Dataset:
◆ ◆ ◆ ◆ ◆ ◆ ◆

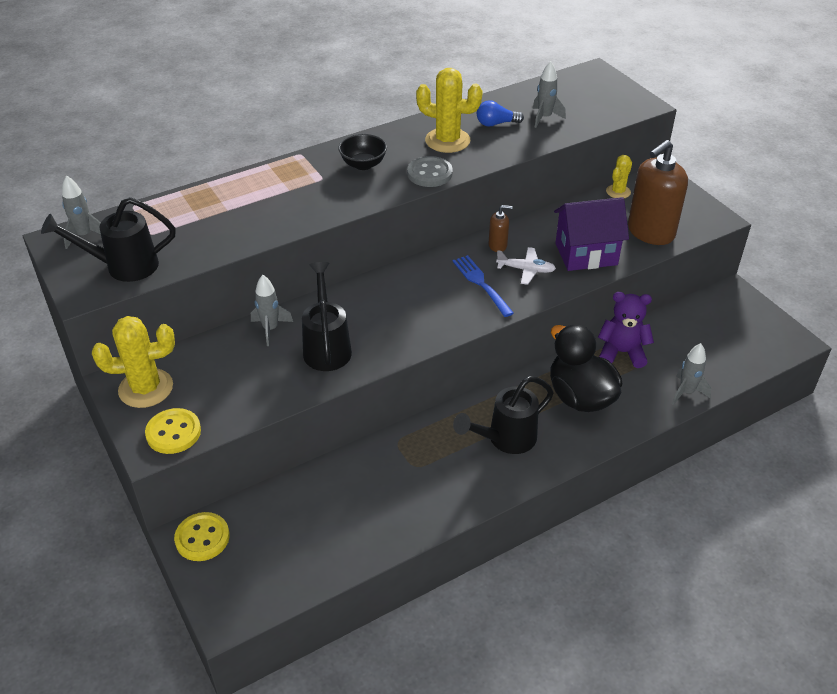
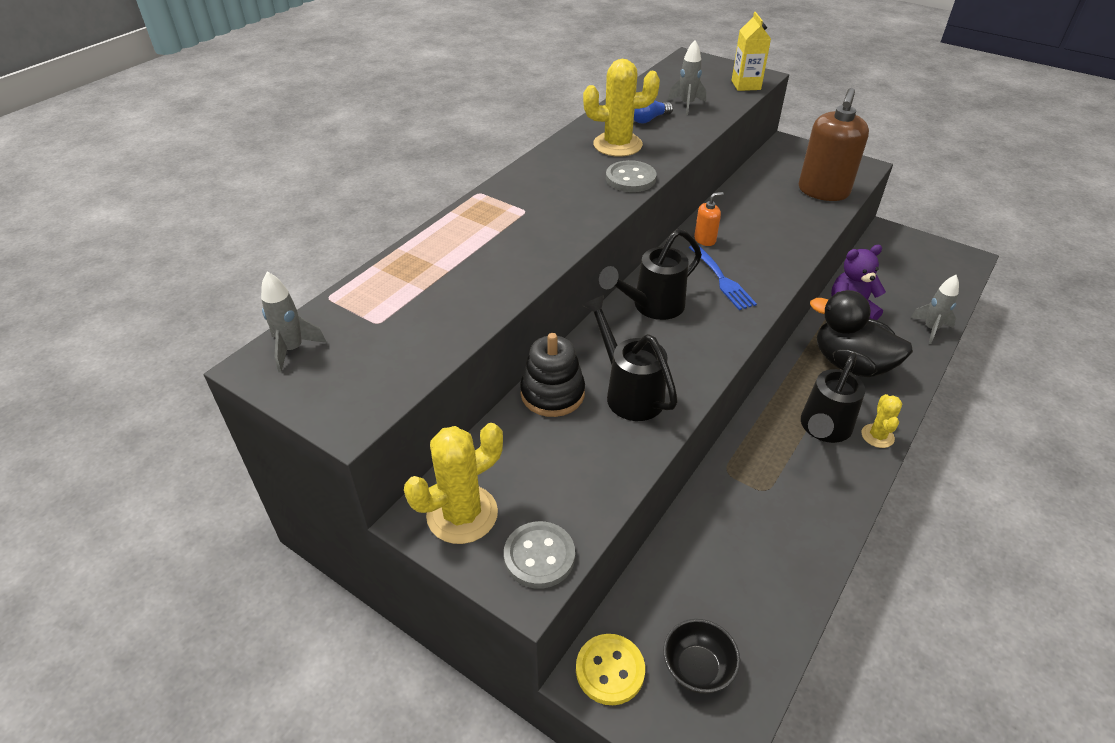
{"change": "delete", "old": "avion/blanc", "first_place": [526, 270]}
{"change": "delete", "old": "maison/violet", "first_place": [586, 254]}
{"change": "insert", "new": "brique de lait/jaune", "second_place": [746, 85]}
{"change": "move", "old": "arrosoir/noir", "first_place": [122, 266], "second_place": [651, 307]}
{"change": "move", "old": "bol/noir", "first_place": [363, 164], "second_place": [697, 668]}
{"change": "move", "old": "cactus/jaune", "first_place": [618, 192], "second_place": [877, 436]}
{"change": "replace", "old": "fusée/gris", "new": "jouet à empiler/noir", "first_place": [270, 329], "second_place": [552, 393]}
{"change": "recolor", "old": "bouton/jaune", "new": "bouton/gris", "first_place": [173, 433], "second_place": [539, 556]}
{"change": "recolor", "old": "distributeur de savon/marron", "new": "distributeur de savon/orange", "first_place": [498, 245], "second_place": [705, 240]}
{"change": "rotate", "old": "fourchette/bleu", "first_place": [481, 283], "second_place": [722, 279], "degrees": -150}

◆ ◆ ◆ ◆ ◆ ◆ ◆

From the entries above, select each line containing the string "recolor".

Answer:
{"change": "recolor", "old": "bouton/jaune", "new": "bouton/gris", "first_place": [173, 433], "second_place": [539, 556]}
{"change": "recolor", "old": "distributeur de savon/marron", "new": "distributeur de savon/orange", "first_place": [498, 245], "second_place": [705, 240]}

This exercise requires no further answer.